**What the task asks**
Look through the entries below and count the lines that contain "green". Reply with that number only.

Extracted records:

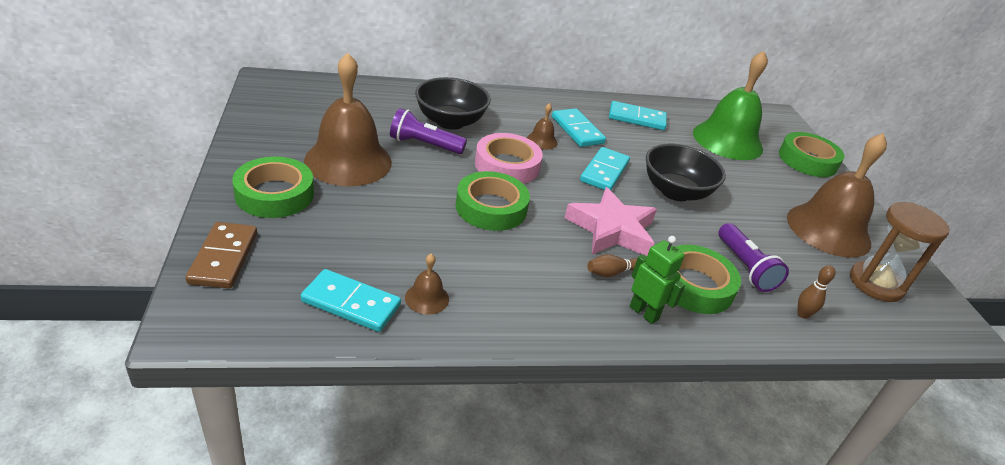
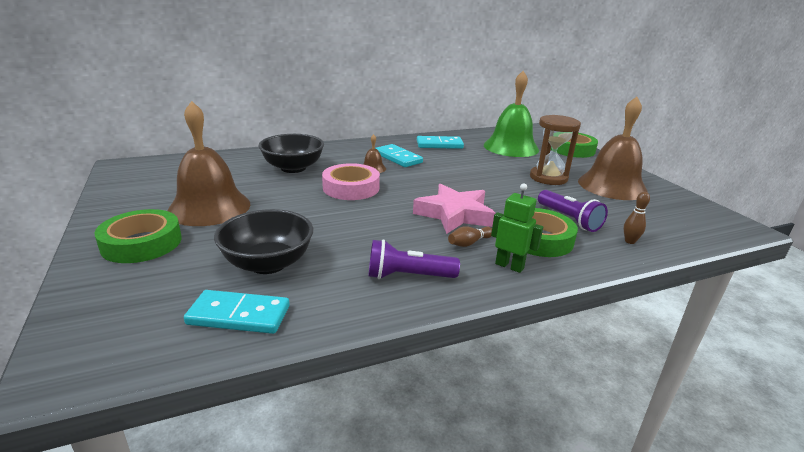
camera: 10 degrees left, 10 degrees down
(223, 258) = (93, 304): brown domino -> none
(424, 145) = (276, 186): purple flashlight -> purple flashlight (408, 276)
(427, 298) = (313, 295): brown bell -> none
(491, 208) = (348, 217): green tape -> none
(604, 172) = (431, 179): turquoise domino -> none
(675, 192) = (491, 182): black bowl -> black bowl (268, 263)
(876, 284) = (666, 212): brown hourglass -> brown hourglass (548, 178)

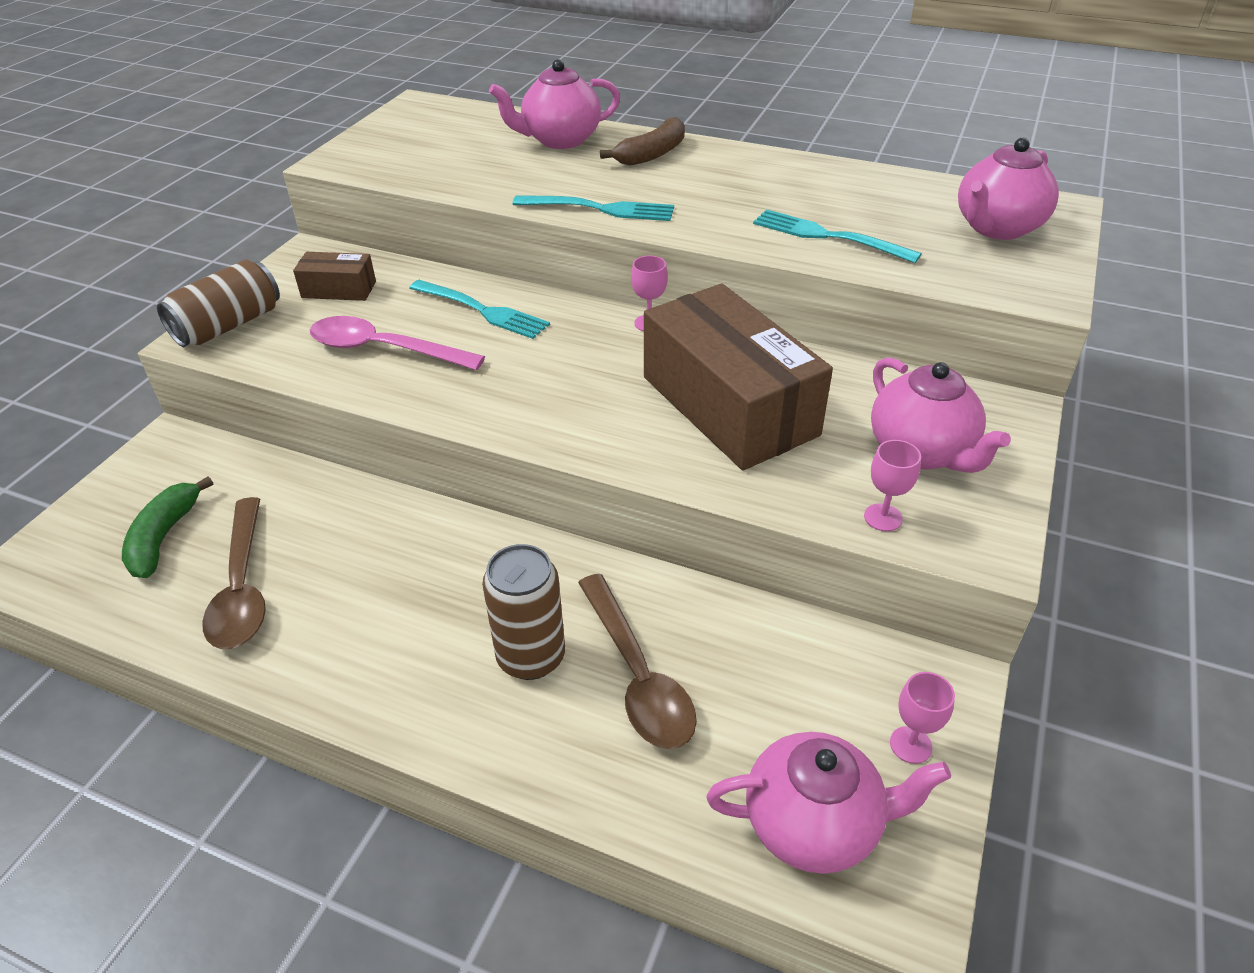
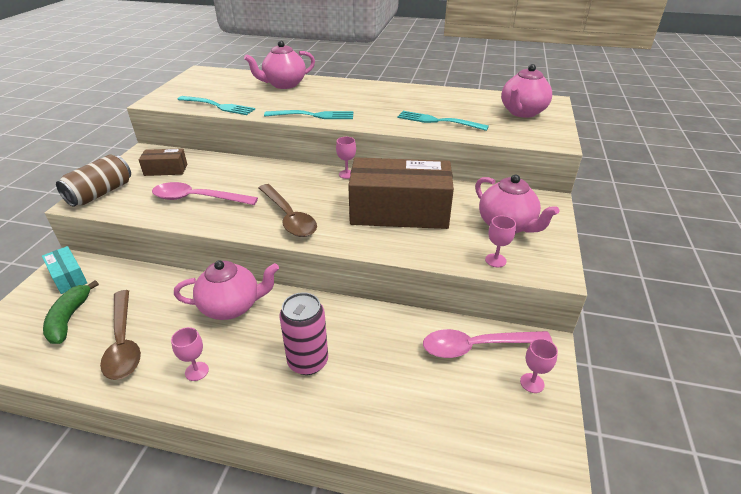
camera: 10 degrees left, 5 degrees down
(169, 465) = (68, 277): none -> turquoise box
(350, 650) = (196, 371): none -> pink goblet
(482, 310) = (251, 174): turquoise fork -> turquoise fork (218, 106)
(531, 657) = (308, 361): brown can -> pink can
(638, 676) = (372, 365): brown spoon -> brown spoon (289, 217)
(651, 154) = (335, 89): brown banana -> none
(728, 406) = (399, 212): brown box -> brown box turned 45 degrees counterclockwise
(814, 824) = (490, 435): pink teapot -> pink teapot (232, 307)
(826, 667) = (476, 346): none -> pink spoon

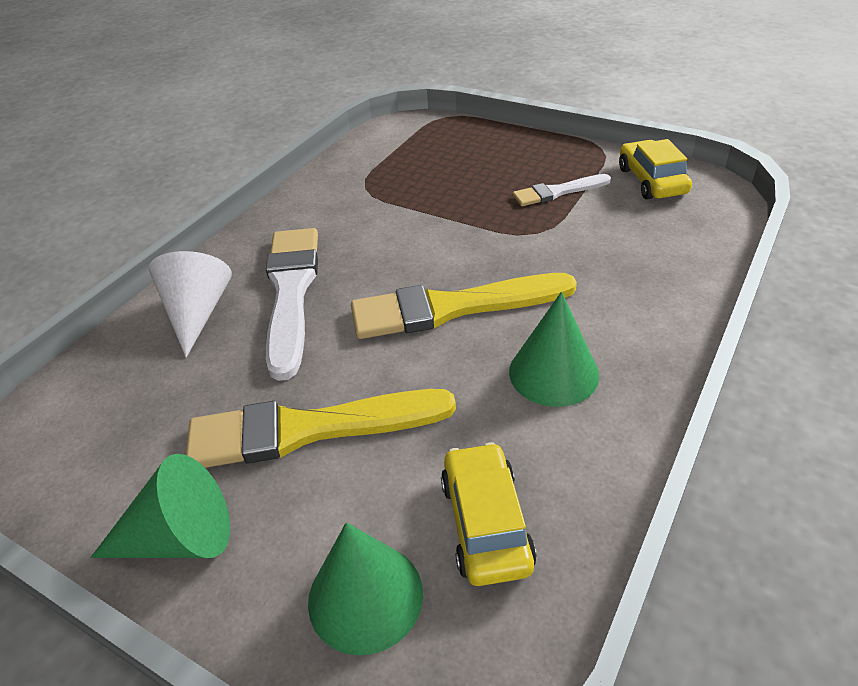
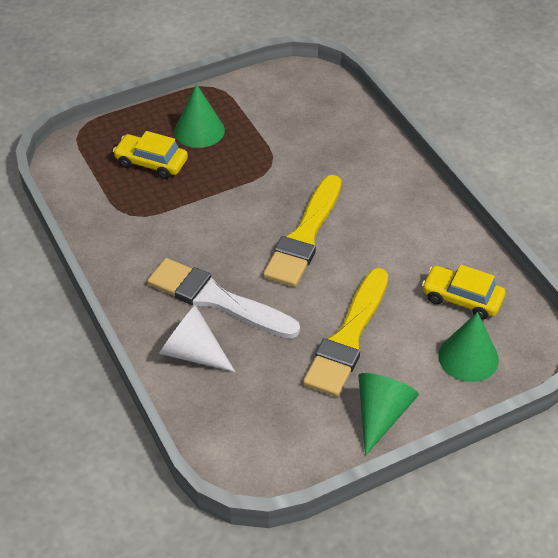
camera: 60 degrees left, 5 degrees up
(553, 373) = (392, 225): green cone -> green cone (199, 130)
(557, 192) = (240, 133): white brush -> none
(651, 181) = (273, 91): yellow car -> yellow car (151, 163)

**Response to the task**
2